Records for this task Start Marker
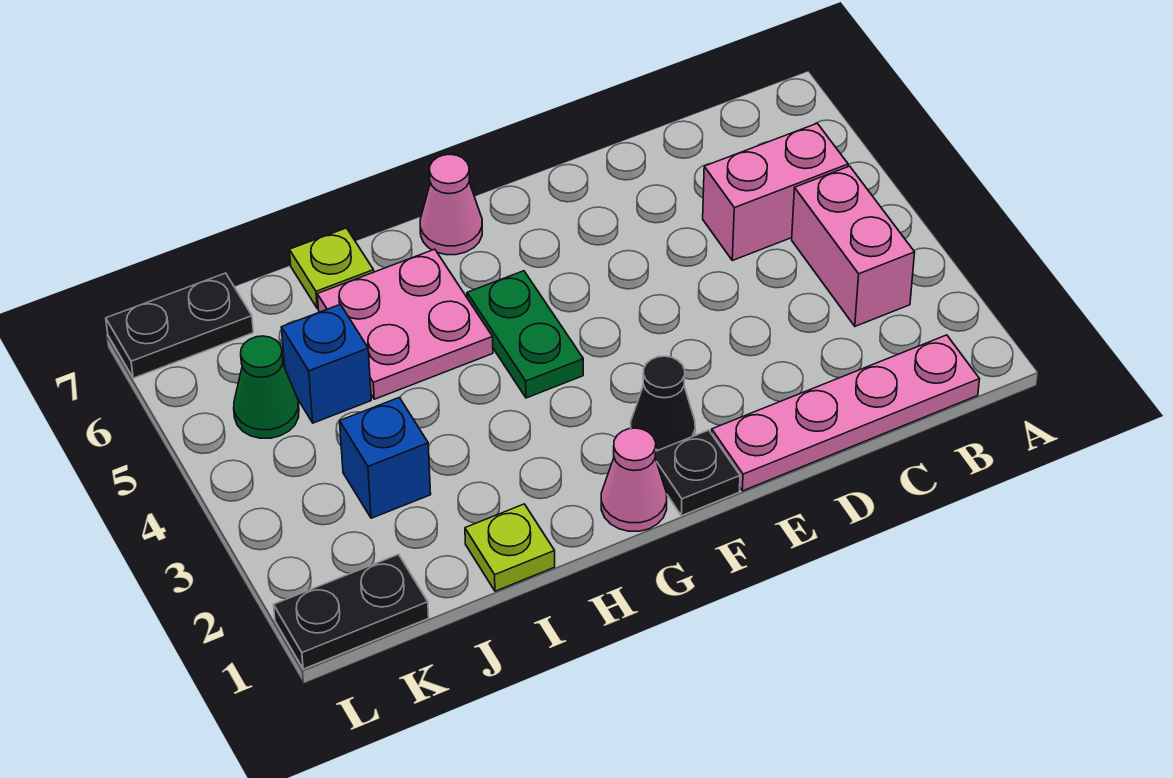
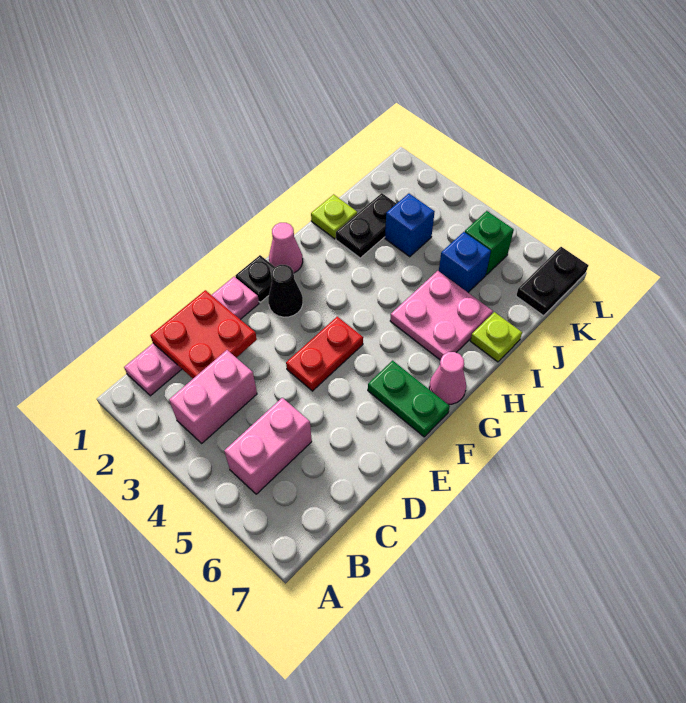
pink brick B3:B4 level 1 -> pink brick B3:C3 level 1
none -> red plate C1:D2 level 2
none -> red plate E4:F4 level 1
green plate G4:G5 level 1 -> green plate F6:F7 level 1
black plate K1:L1 level 1 -> black plate I2:J2 level 1
green cone K5 level 1 -> green brick K5 level 1

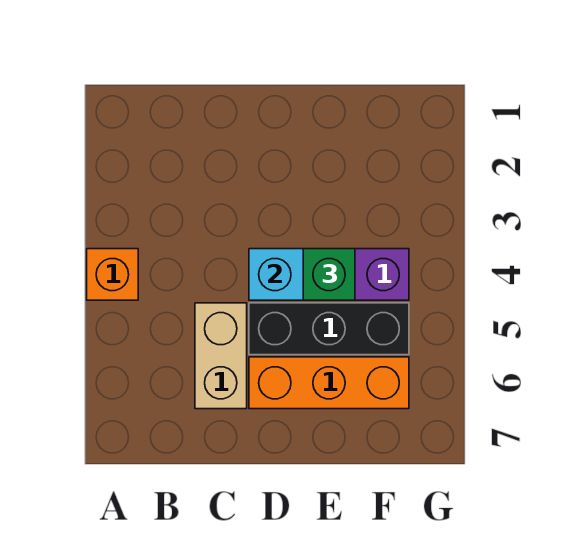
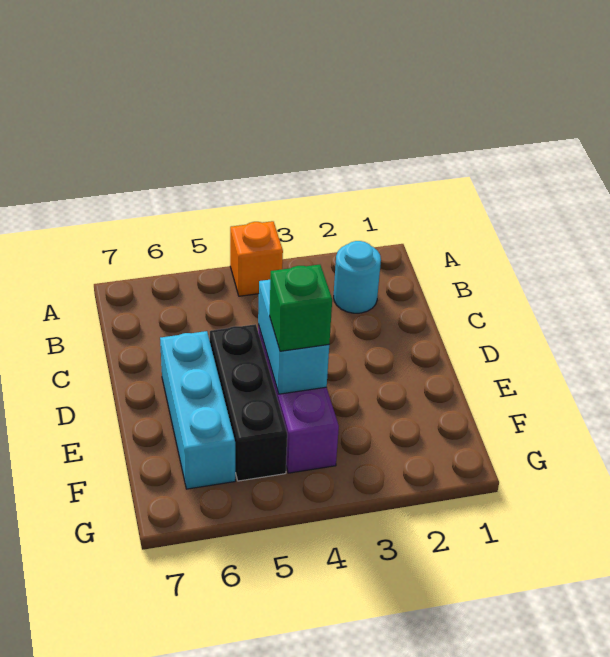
none -> cyan round brick B2 level 1
tan brick C5:C6 level 1 -> none
orange brick D6:F6 level 1 -> cyan brick D6:F6 level 1

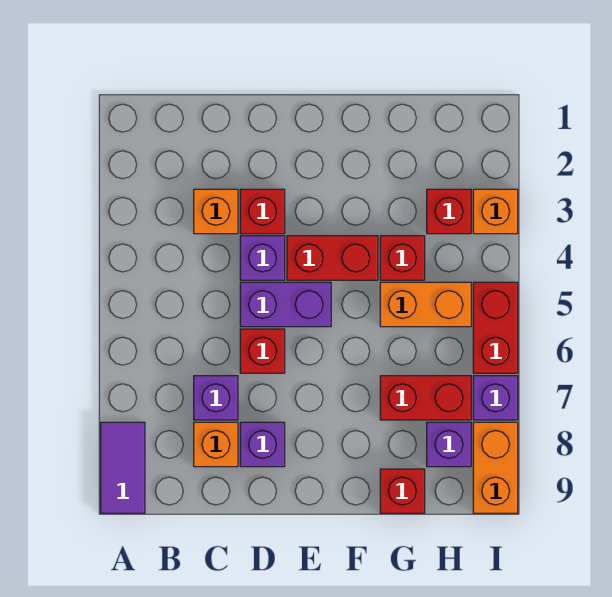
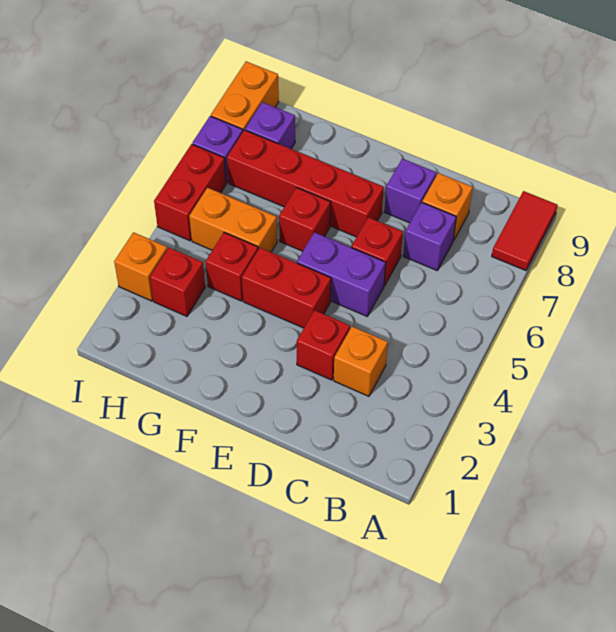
purple tile A8:A9 level 1 -> red tile A8:A9 level 1
purple brick D4 level 1 -> none
red brick G7:H7 level 1 -> red brick E7:H7 level 1
red brick G9 level 1 -> red brick F6 level 1

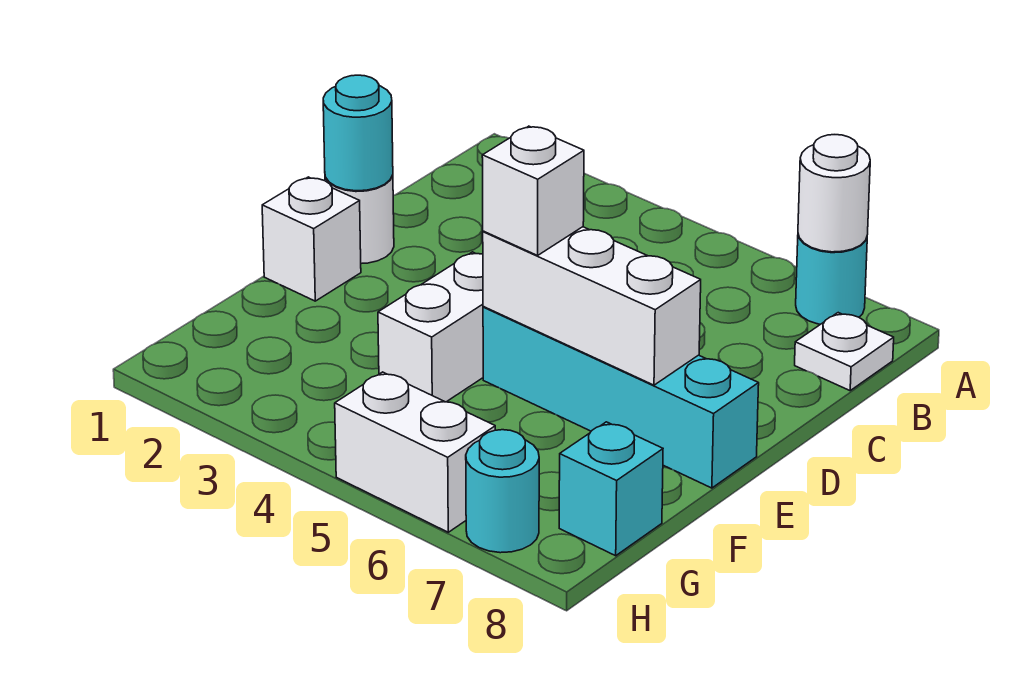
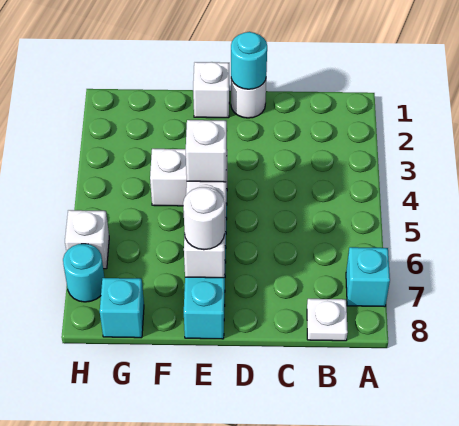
cyan round brick A7 level 1 -> cyan brick A7 level 1
white round brick A7 level 2 -> white round brick E7 level 3
white brick H5:H6 level 1 -> white brick H6 level 1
Records for this task End Marker
What this task involves. Nothing but the records, copied exactly and stripped of pictures, should be returned.

Reply to the exercise.
pink brick B3:B4 level 1 -> pink brick B3:C3 level 1
none -> red plate C1:D2 level 2
none -> red plate E4:F4 level 1
green plate G4:G5 level 1 -> green plate F6:F7 level 1
black plate K1:L1 level 1 -> black plate I2:J2 level 1
green cone K5 level 1 -> green brick K5 level 1

none -> cyan round brick B2 level 1
tan brick C5:C6 level 1 -> none
orange brick D6:F6 level 1 -> cyan brick D6:F6 level 1

purple tile A8:A9 level 1 -> red tile A8:A9 level 1
purple brick D4 level 1 -> none
red brick G7:H7 level 1 -> red brick E7:H7 level 1
red brick G9 level 1 -> red brick F6 level 1

cyan round brick A7 level 1 -> cyan brick A7 level 1
white round brick A7 level 2 -> white round brick E7 level 3
white brick H5:H6 level 1 -> white brick H6 level 1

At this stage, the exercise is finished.